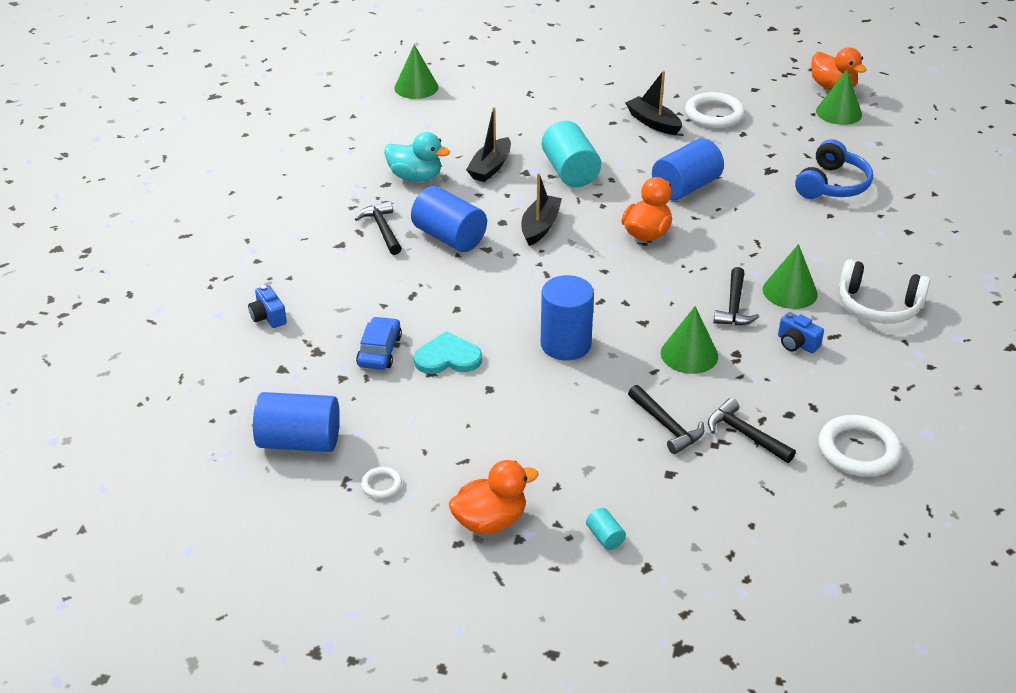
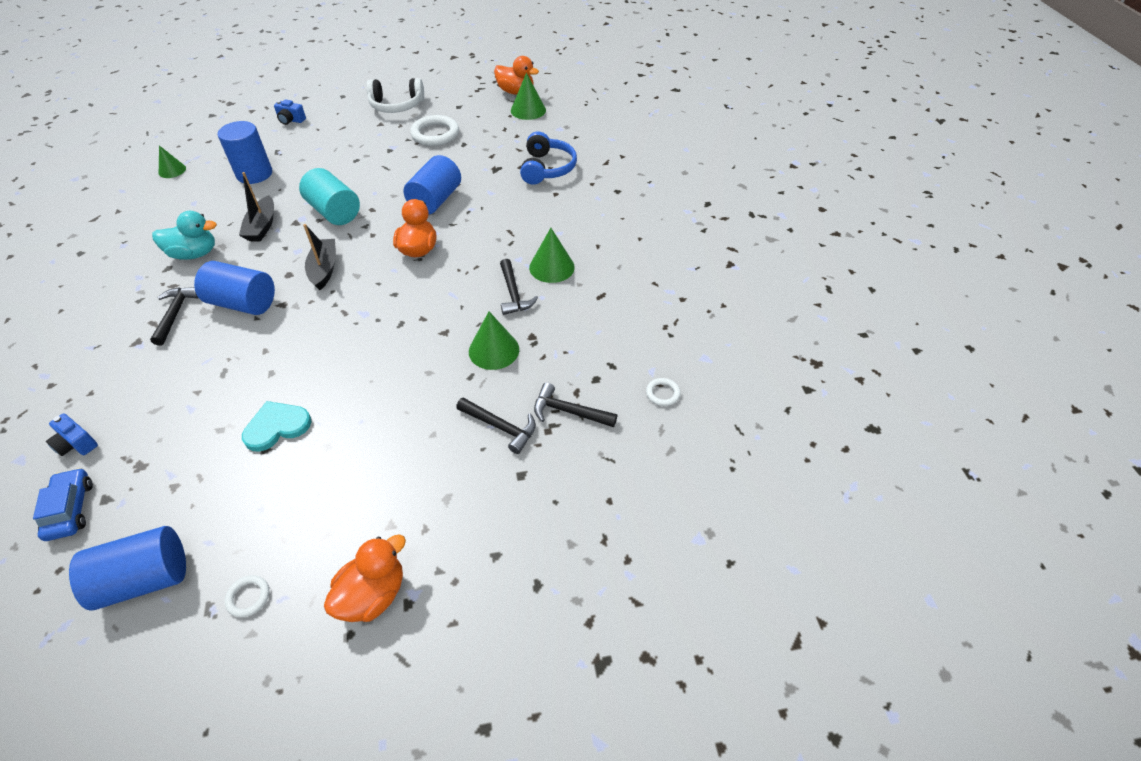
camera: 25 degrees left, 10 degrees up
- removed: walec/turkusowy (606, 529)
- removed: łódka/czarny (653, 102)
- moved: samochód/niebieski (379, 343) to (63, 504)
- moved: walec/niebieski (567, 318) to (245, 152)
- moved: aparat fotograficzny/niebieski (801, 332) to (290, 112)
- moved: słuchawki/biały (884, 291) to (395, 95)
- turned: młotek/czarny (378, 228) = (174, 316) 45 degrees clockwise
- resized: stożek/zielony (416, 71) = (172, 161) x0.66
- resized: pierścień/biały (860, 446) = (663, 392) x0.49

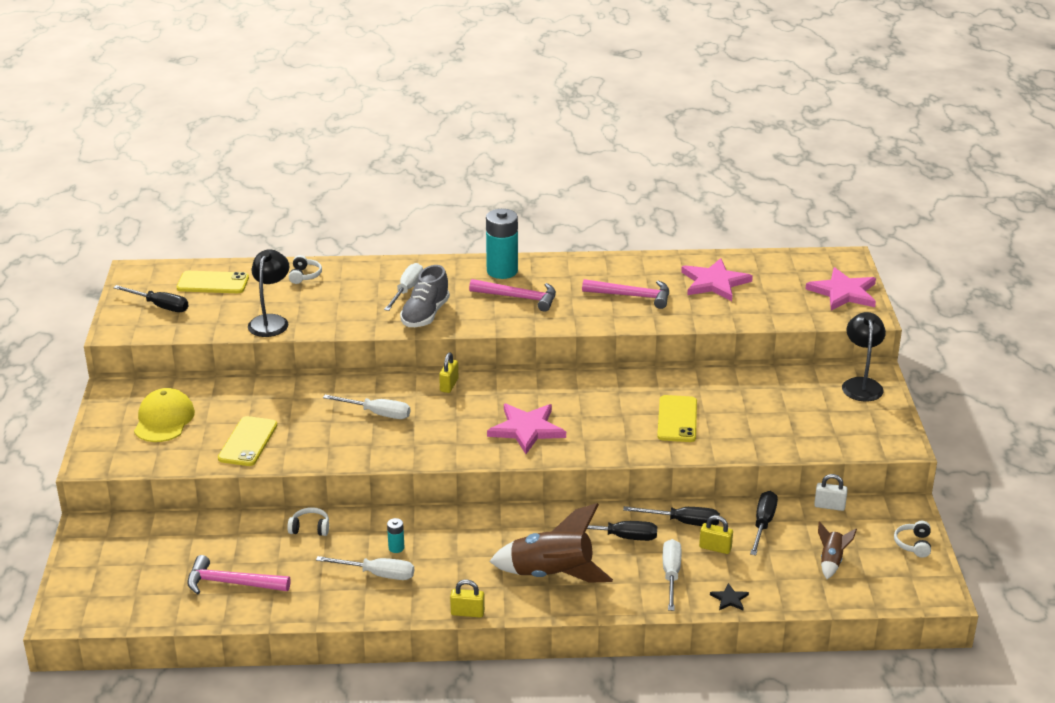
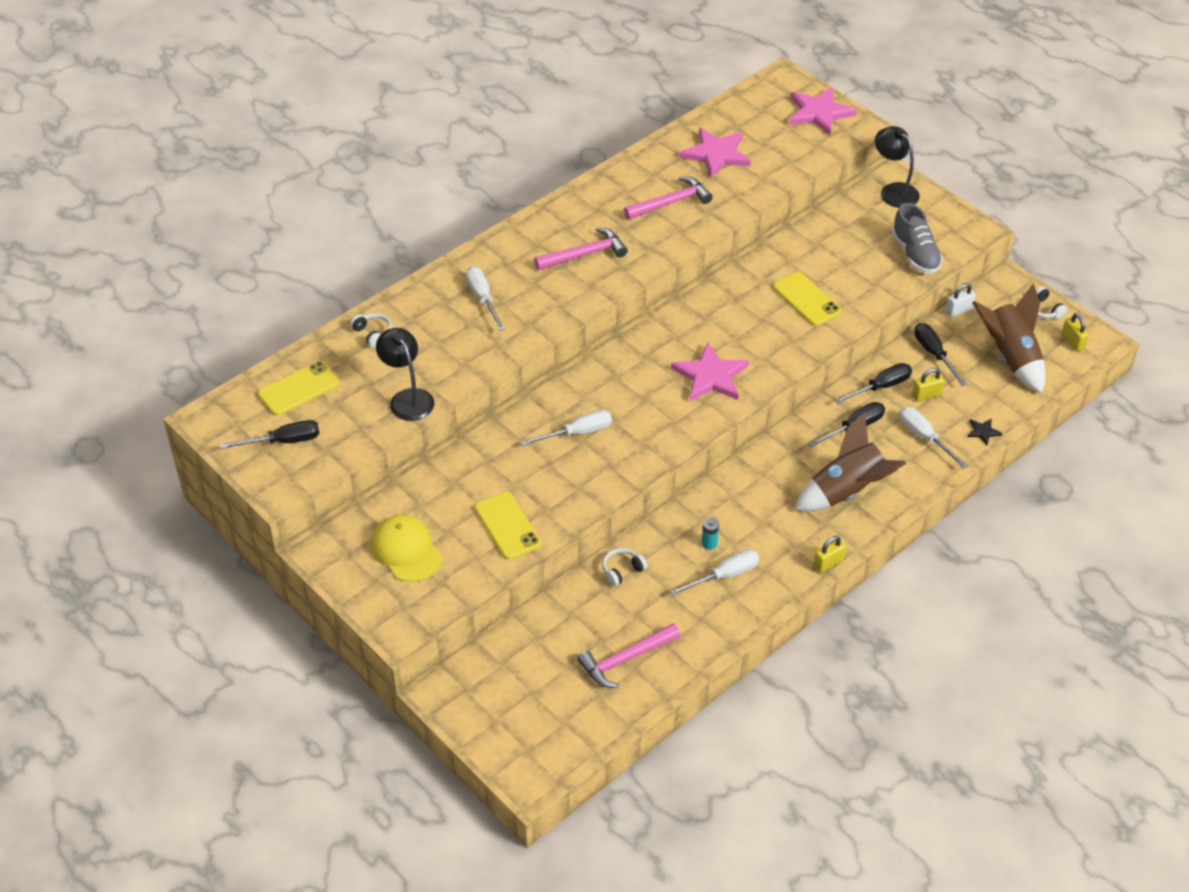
camera: 40 degrees left, 15 degrees up
- removed: bateria/turkusowy (502, 244)
- moved: but/szary (425, 296) to (917, 238)
- moved: kłódka/żółty (448, 373) to (1075, 332)
- resized: rakieta/brązowy (837, 550) = (1009, 338) x2.06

++++++++++++++++++++

### Task objective
All of the material should be written out again exactly, apart from the pictures.

### Answer space
camera: 25 degrees left, 10 degrees up
- removed: walec/turkusowy (606, 529)
- removed: łódka/czarny (653, 102)
- moved: samochód/niebieski (379, 343) to (63, 504)
- moved: walec/niebieski (567, 318) to (245, 152)
- moved: aparat fotograficzny/niebieski (801, 332) to (290, 112)
- moved: słuchawki/biały (884, 291) to (395, 95)
- turned: młotek/czarny (378, 228) = (174, 316) 45 degrees clockwise
- resized: stożek/zielony (416, 71) = (172, 161) x0.66
- resized: pierścień/biały (860, 446) = (663, 392) x0.49

camera: 40 degrees left, 15 degrees up
- removed: bateria/turkusowy (502, 244)
- moved: but/szary (425, 296) to (917, 238)
- moved: kłódka/żółty (448, 373) to (1075, 332)
- resized: rakieta/brązowy (837, 550) = (1009, 338) x2.06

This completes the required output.